[Start of Attachment]

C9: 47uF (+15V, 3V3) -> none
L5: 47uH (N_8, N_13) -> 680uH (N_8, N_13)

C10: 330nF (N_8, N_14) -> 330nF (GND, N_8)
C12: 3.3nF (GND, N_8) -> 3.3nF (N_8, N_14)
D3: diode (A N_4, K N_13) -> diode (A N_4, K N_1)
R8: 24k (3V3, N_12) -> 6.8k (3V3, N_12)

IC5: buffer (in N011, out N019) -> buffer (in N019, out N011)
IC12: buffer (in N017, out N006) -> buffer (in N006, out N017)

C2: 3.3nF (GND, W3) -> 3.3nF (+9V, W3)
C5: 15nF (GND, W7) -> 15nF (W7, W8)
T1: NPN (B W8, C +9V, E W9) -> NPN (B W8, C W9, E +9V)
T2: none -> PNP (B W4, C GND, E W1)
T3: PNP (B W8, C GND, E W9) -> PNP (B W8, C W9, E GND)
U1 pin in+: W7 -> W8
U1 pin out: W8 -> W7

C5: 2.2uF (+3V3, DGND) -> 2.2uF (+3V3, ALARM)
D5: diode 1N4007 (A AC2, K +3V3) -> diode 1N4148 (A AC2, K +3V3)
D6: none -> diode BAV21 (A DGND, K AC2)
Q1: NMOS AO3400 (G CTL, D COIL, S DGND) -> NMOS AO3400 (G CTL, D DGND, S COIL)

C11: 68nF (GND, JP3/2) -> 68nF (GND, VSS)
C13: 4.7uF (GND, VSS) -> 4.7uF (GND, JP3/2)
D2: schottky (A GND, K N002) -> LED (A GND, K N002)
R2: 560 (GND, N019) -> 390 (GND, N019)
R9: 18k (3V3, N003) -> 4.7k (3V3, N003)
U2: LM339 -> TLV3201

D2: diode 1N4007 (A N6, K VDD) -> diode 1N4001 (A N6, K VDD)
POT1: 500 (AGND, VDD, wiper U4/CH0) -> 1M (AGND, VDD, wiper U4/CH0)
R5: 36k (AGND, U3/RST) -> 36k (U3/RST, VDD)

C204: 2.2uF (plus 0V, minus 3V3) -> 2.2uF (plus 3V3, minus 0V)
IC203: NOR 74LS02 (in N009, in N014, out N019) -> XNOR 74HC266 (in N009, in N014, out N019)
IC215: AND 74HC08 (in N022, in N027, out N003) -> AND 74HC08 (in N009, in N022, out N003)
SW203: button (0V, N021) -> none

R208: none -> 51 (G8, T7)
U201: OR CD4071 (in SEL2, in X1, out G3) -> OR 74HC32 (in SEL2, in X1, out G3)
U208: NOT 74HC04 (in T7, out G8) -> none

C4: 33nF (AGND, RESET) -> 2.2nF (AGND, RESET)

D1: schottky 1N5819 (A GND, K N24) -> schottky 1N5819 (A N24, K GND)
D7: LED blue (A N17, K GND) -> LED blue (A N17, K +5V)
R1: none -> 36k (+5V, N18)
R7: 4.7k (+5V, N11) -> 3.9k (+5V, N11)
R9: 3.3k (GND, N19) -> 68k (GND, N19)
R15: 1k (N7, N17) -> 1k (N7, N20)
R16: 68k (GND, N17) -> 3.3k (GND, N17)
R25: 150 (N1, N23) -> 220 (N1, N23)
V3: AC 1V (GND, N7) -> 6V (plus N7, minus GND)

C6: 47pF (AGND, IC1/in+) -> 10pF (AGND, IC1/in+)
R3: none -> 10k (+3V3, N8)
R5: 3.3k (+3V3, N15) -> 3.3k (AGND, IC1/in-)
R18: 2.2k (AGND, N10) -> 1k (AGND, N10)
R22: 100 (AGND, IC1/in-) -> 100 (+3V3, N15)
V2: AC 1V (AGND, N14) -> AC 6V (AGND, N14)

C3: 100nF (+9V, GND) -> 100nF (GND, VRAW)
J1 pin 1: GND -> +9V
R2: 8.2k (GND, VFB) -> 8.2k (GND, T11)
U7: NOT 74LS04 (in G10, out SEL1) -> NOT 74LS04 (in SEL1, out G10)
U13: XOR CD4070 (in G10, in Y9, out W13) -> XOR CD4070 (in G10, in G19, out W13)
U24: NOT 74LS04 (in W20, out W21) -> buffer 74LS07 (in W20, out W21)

[End of Attachment]

▶ What is being asked
Word for word, reproduce the lines of the listing from the first one through the line containing "POT1: 500 (AGND, VDD, wiper", and no more.

▶ Solution for this exercise
C9: 47uF (+15V, 3V3) -> none
L5: 47uH (N_8, N_13) -> 680uH (N_8, N_13)

C10: 330nF (N_8, N_14) -> 330nF (GND, N_8)
C12: 3.3nF (GND, N_8) -> 3.3nF (N_8, N_14)
D3: diode (A N_4, K N_13) -> diode (A N_4, K N_1)
R8: 24k (3V3, N_12) -> 6.8k (3V3, N_12)

IC5: buffer (in N011, out N019) -> buffer (in N019, out N011)
IC12: buffer (in N017, out N006) -> buffer (in N006, out N017)

C2: 3.3nF (GND, W3) -> 3.3nF (+9V, W3)
C5: 15nF (GND, W7) -> 15nF (W7, W8)
T1: NPN (B W8, C +9V, E W9) -> NPN (B W8, C W9, E +9V)
T2: none -> PNP (B W4, C GND, E W1)
T3: PNP (B W8, C GND, E W9) -> PNP (B W8, C W9, E GND)
U1 pin in+: W7 -> W8
U1 pin out: W8 -> W7

C5: 2.2uF (+3V3, DGND) -> 2.2uF (+3V3, ALARM)
D5: diode 1N4007 (A AC2, K +3V3) -> diode 1N4148 (A AC2, K +3V3)
D6: none -> diode BAV21 (A DGND, K AC2)
Q1: NMOS AO3400 (G CTL, D COIL, S DGND) -> NMOS AO3400 (G CTL, D DGND, S COIL)

C11: 68nF (GND, JP3/2) -> 68nF (GND, VSS)
C13: 4.7uF (GND, VSS) -> 4.7uF (GND, JP3/2)
D2: schottky (A GND, K N002) -> LED (A GND, K N002)
R2: 560 (GND, N019) -> 390 (GND, N019)
R9: 18k (3V3, N003) -> 4.7k (3V3, N003)
U2: LM339 -> TLV3201

D2: diode 1N4007 (A N6, K VDD) -> diode 1N4001 (A N6, K VDD)
POT1: 500 (AGND, VDD, wiper U4/CH0) -> 1M (AGND, VDD, wiper U4/CH0)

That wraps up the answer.